*** RECORDS PROVIDED Section Begins ***
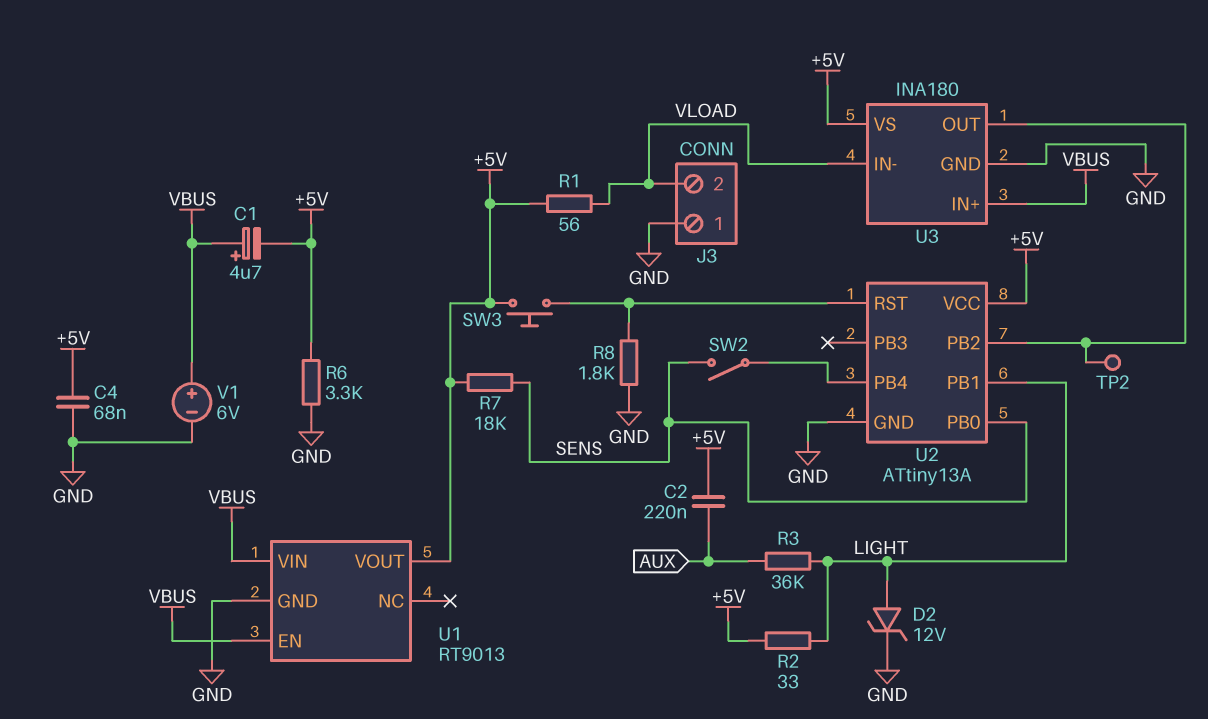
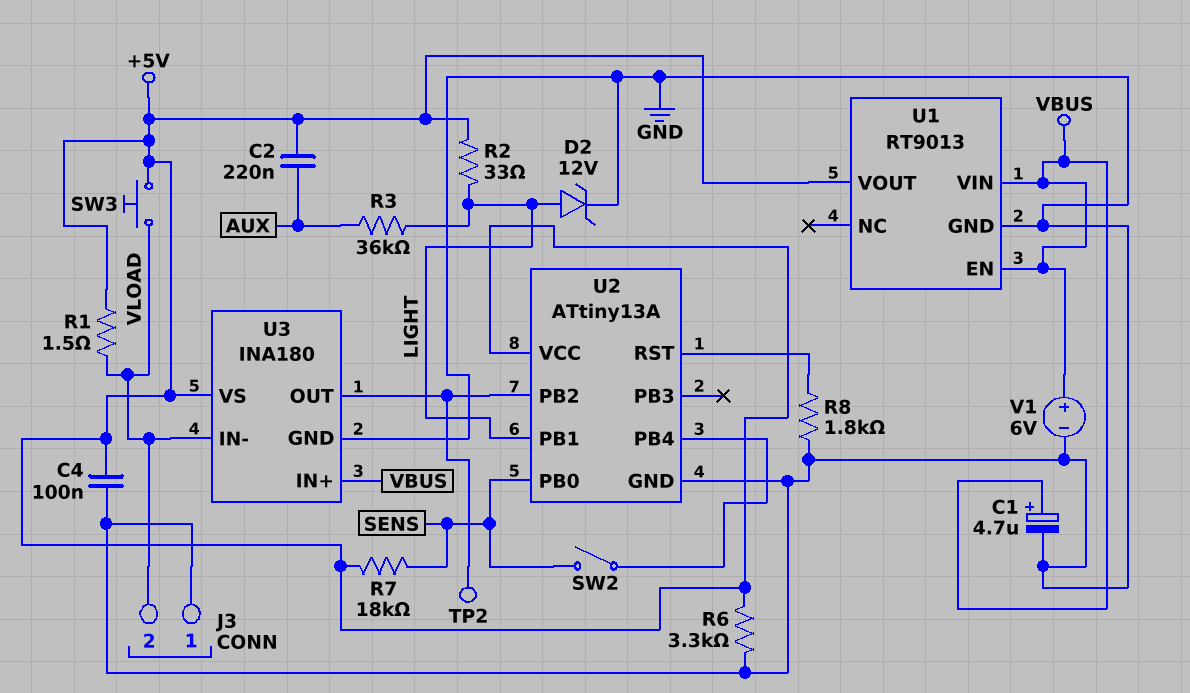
C1: 4.7uF (plus VBUS, minus +5V) -> 4.7uF (plus VBUS, minus GND)
C4: 68nF (+5V, GND) -> 100nF (+5V, GND)
R1: 56 (+5V, VLOAD) -> 1.5 (+5V, VLOAD)
SW3: button (+5V, U2/RST) -> button (+5V, VLOAD)

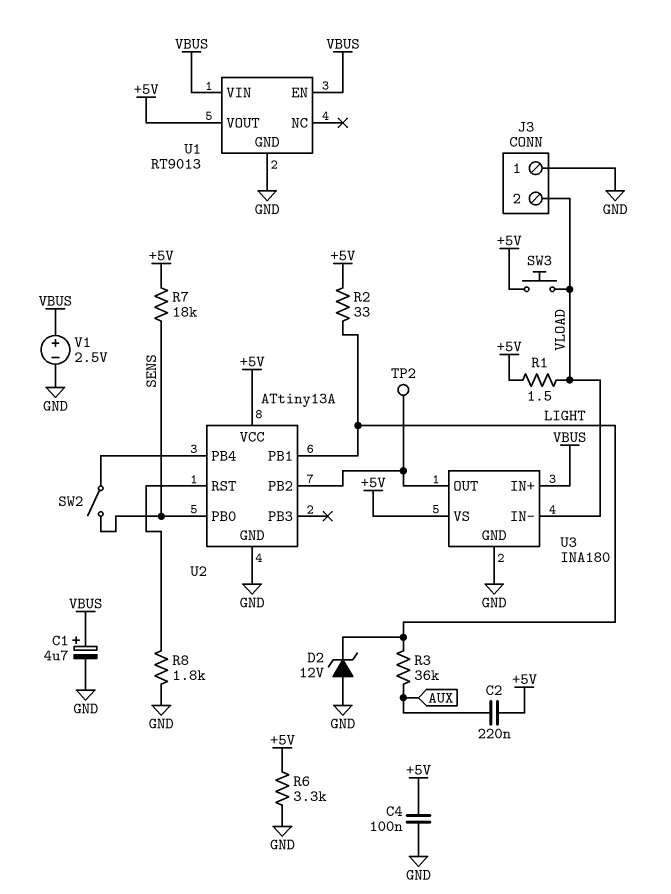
D2: zener 12V (A LIGHT, K GND) -> zener 12V (A GND, K LIGHT)
V1: 6V (plus VBUS, minus GND) -> 2.5V (plus VBUS, minus GND)

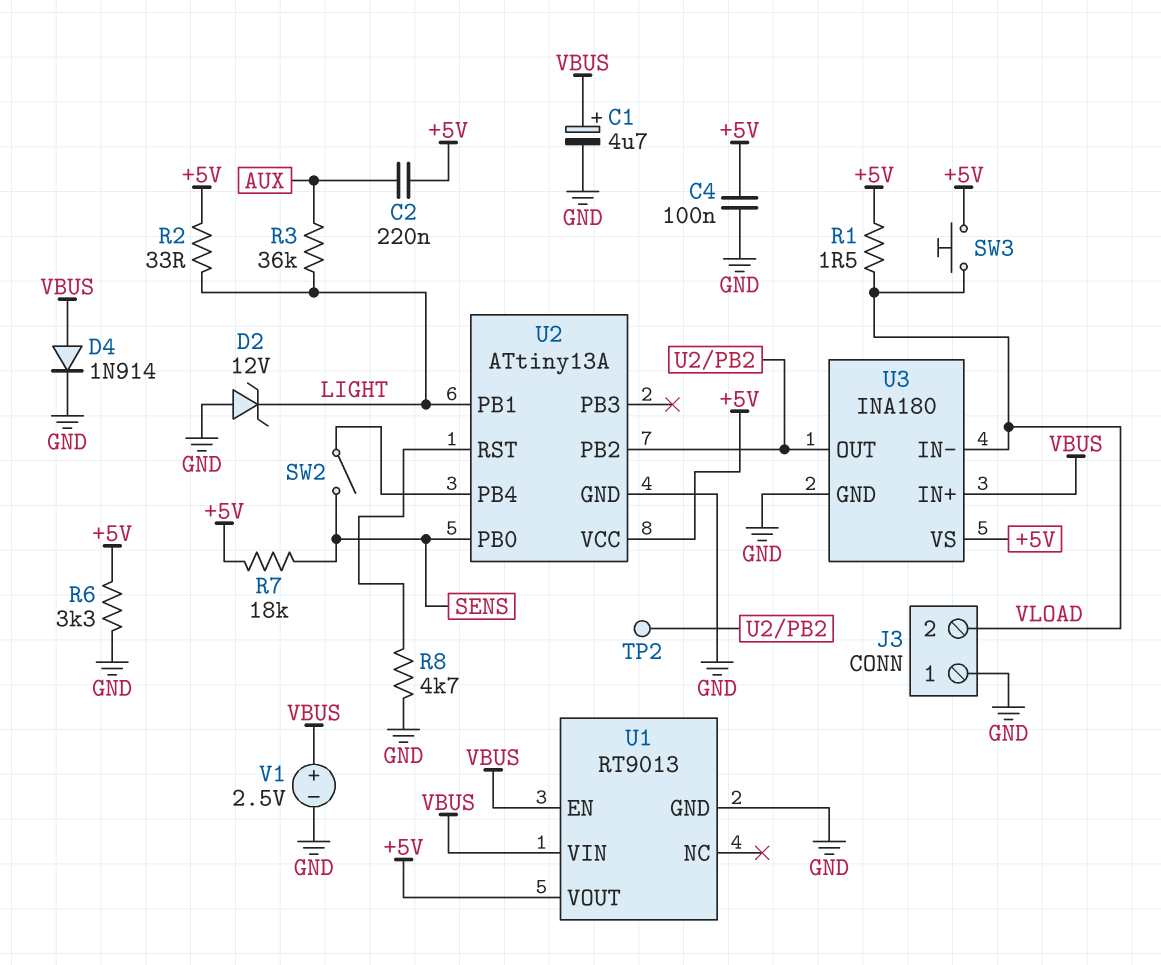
D4: none -> diode 1N914 (A VBUS, K GND)
R8: 1.8k (GND, U2/RST) -> 4.7k (GND, U2/RST)

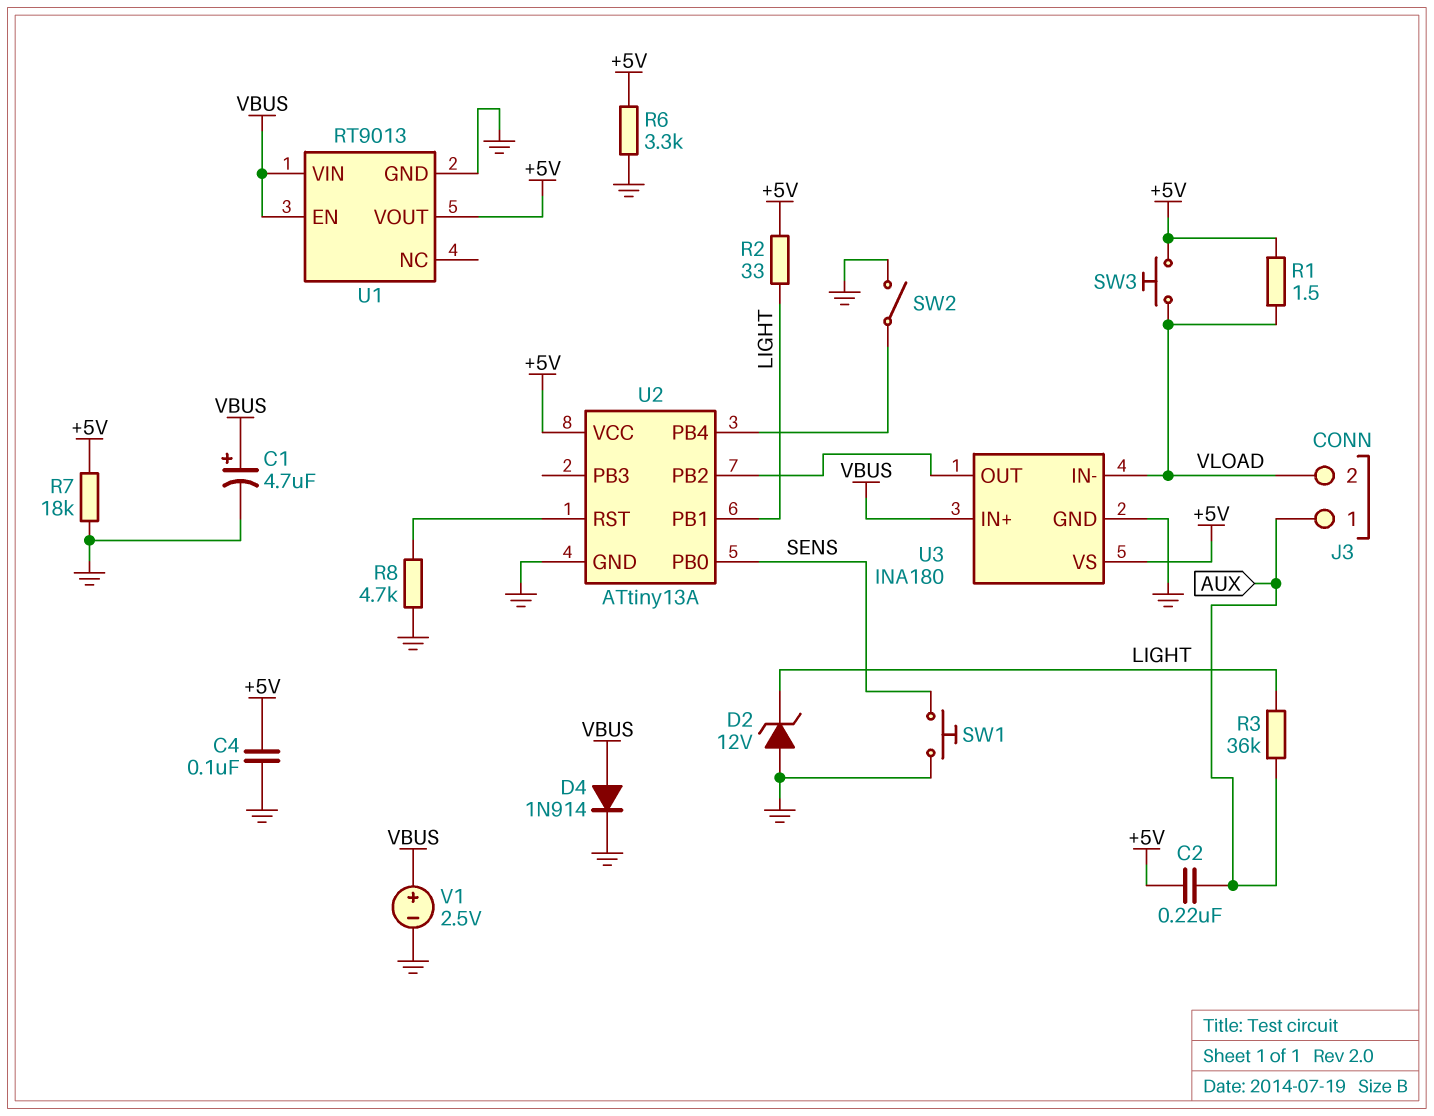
J3 pin 1: GND -> AUX
R7: 18k (+5V, SENS) -> 18k (+5V, GND)
SW1: none -> button (GND, SENS)
SW2: switch (SENS, U2/PB4) -> switch (GND, U2/PB4)
TP2: test point (U2/PB2) -> none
*** RECORDS PROVIDED Section Ends ***
- ACTIVITY
Give the data again exactly, without pictures.

- SOLUTION FOR THIS PROBLEM
C1: 4.7uF (plus VBUS, minus +5V) -> 4.7uF (plus VBUS, minus GND)
C4: 68nF (+5V, GND) -> 100nF (+5V, GND)
R1: 56 (+5V, VLOAD) -> 1.5 (+5V, VLOAD)
SW3: button (+5V, U2/RST) -> button (+5V, VLOAD)

D2: zener 12V (A LIGHT, K GND) -> zener 12V (A GND, K LIGHT)
V1: 6V (plus VBUS, minus GND) -> 2.5V (plus VBUS, minus GND)

D4: none -> diode 1N914 (A VBUS, K GND)
R8: 1.8k (GND, U2/RST) -> 4.7k (GND, U2/RST)

J3 pin 1: GND -> AUX
R7: 18k (+5V, SENS) -> 18k (+5V, GND)
SW1: none -> button (GND, SENS)
SW2: switch (SENS, U2/PB4) -> switch (GND, U2/PB4)
TP2: test point (U2/PB2) -> none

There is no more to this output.